Data records
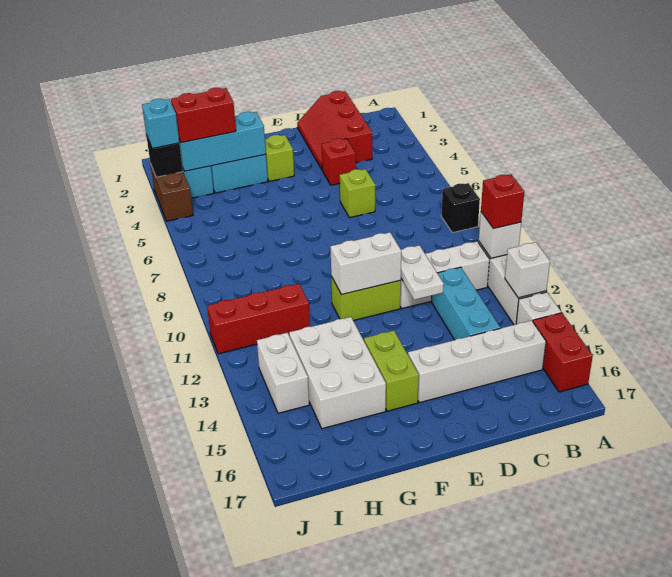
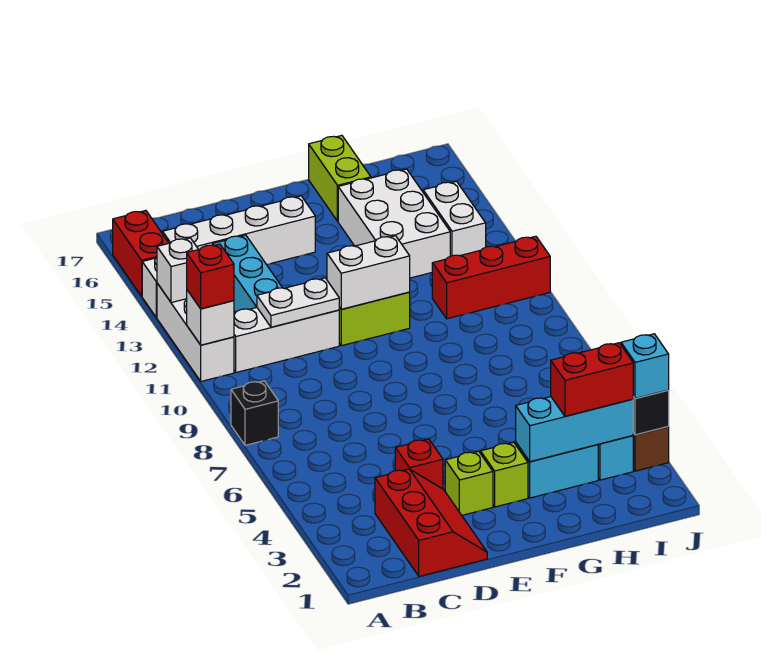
lime brick D6 level 1 -> lime brick E3 level 1
white plate D11:D12 level 2 -> white plate C11:D11 level 2
lime brick F14:F15 level 1 -> lime brick G16:G17 level 1

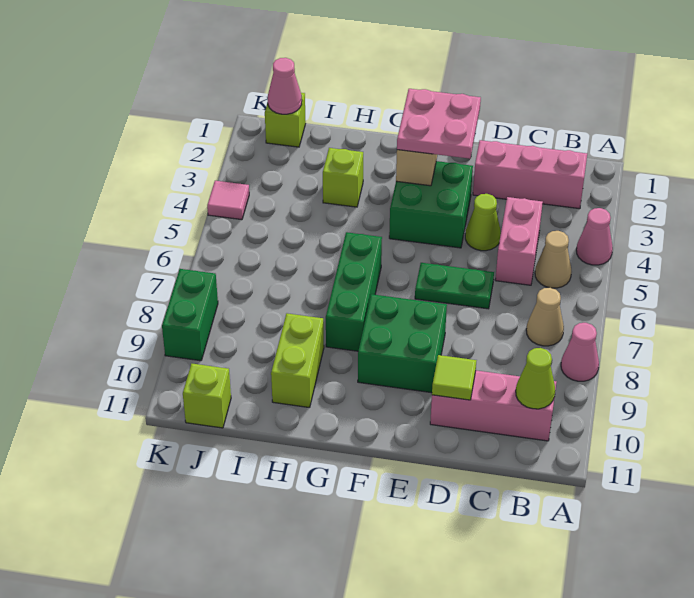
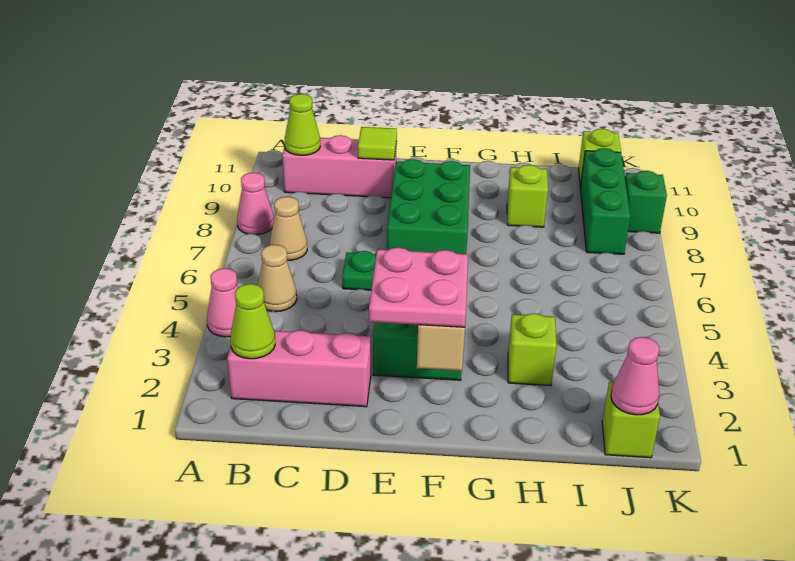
pink brick C4:C5 level 1 -> none
lime cone D4 level 1 -> lime cone B2 level 2
green brick E8:F9 level 1 -> green brick E7:F9 level 1
green brick G6:G8 level 1 -> green brick J8:J10 level 1
lime brick H9:H10 level 1 -> lime brick H9 level 1
pink tile K4 level 1 -> none
green brick K8:K9 level 1 -> green brick K9 level 1

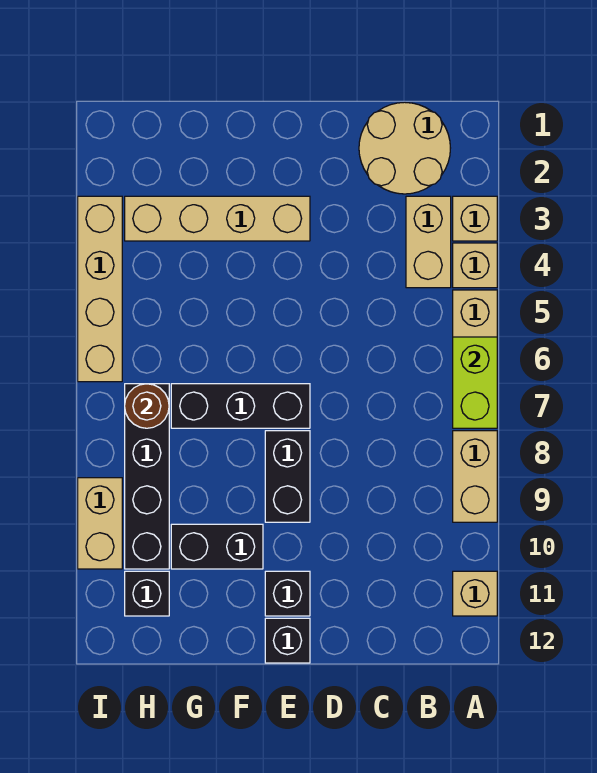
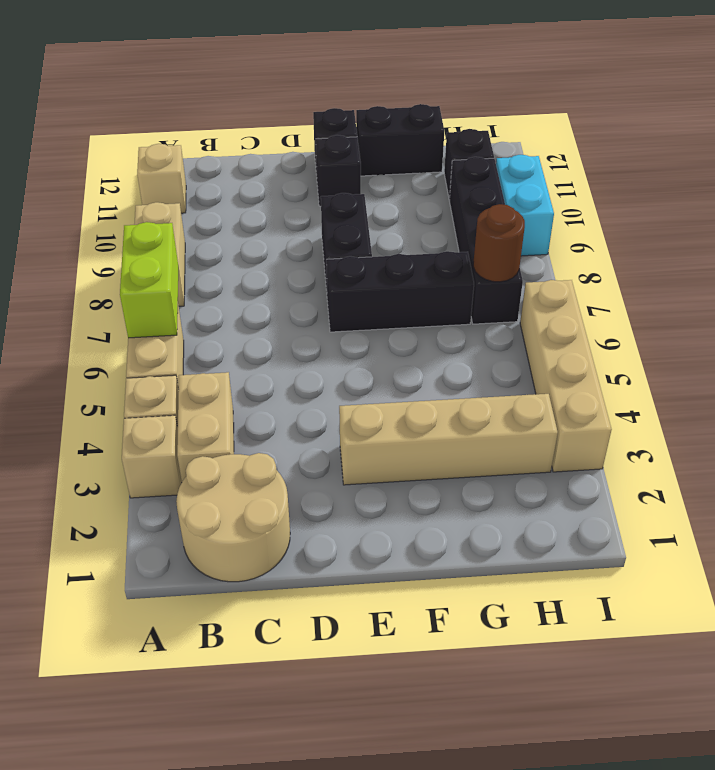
black brick F10:G10 level 1 -> black brick F12:G12 level 1
tan brick I9:I10 level 1 -> cyan brick I9:I10 level 1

Required work
Return the entries above in full and unchanged, omitting every image.

Output of the task
lime brick D6 level 1 -> lime brick E3 level 1
white plate D11:D12 level 2 -> white plate C11:D11 level 2
lime brick F14:F15 level 1 -> lime brick G16:G17 level 1

pink brick C4:C5 level 1 -> none
lime cone D4 level 1 -> lime cone B2 level 2
green brick E8:F9 level 1 -> green brick E7:F9 level 1
green brick G6:G8 level 1 -> green brick J8:J10 level 1
lime brick H9:H10 level 1 -> lime brick H9 level 1
pink tile K4 level 1 -> none
green brick K8:K9 level 1 -> green brick K9 level 1

black brick F10:G10 level 1 -> black brick F12:G12 level 1
tan brick I9:I10 level 1 -> cyan brick I9:I10 level 1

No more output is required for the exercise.